» About this exercise
Quote all of the data below exactly, please.

» Raw data
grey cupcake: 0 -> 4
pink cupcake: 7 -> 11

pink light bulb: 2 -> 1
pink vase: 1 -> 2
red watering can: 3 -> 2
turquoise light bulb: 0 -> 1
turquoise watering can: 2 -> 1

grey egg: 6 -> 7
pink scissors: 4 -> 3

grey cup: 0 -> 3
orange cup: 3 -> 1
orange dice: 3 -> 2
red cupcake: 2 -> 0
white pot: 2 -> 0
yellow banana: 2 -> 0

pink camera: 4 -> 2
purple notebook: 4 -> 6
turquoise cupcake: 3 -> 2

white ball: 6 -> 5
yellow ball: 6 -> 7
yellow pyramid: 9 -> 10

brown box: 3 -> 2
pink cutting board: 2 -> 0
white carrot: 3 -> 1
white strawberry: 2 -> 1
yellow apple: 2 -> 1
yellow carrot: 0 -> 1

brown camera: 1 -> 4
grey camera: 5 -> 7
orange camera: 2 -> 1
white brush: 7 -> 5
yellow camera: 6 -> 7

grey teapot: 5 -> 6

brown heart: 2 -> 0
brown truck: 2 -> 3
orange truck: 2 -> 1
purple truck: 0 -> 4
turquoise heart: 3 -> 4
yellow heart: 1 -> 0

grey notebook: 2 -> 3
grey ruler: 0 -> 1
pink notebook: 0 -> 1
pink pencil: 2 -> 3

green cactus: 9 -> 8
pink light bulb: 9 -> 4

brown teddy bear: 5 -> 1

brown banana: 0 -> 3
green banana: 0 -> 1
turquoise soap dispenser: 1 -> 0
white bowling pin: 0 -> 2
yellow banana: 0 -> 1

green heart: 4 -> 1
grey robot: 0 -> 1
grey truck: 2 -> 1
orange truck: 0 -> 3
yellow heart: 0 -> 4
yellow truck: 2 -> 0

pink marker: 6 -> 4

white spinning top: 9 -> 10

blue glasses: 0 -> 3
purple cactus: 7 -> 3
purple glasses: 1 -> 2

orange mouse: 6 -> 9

» Answer box
grey cupcake: 0 -> 4
pink cupcake: 7 -> 11

pink light bulb: 2 -> 1
pink vase: 1 -> 2
red watering can: 3 -> 2
turquoise light bulb: 0 -> 1
turquoise watering can: 2 -> 1

grey egg: 6 -> 7
pink scissors: 4 -> 3

grey cup: 0 -> 3
orange cup: 3 -> 1
orange dice: 3 -> 2
red cupcake: 2 -> 0
white pot: 2 -> 0
yellow banana: 2 -> 0

pink camera: 4 -> 2
purple notebook: 4 -> 6
turquoise cupcake: 3 -> 2

white ball: 6 -> 5
yellow ball: 6 -> 7
yellow pyramid: 9 -> 10

brown box: 3 -> 2
pink cutting board: 2 -> 0
white carrot: 3 -> 1
white strawberry: 2 -> 1
yellow apple: 2 -> 1
yellow carrot: 0 -> 1

brown camera: 1 -> 4
grey camera: 5 -> 7
orange camera: 2 -> 1
white brush: 7 -> 5
yellow camera: 6 -> 7

grey teapot: 5 -> 6

brown heart: 2 -> 0
brown truck: 2 -> 3
orange truck: 2 -> 1
purple truck: 0 -> 4
turquoise heart: 3 -> 4
yellow heart: 1 -> 0

grey notebook: 2 -> 3
grey ruler: 0 -> 1
pink notebook: 0 -> 1
pink pencil: 2 -> 3

green cactus: 9 -> 8
pink light bulb: 9 -> 4

brown teddy bear: 5 -> 1

brown banana: 0 -> 3
green banana: 0 -> 1
turquoise soap dispenser: 1 -> 0
white bowling pin: 0 -> 2
yellow banana: 0 -> 1

green heart: 4 -> 1
grey robot: 0 -> 1
grey truck: 2 -> 1
orange truck: 0 -> 3
yellow heart: 0 -> 4
yellow truck: 2 -> 0

pink marker: 6 -> 4

white spinning top: 9 -> 10

blue glasses: 0 -> 3
purple cactus: 7 -> 3
purple glasses: 1 -> 2

orange mouse: 6 -> 9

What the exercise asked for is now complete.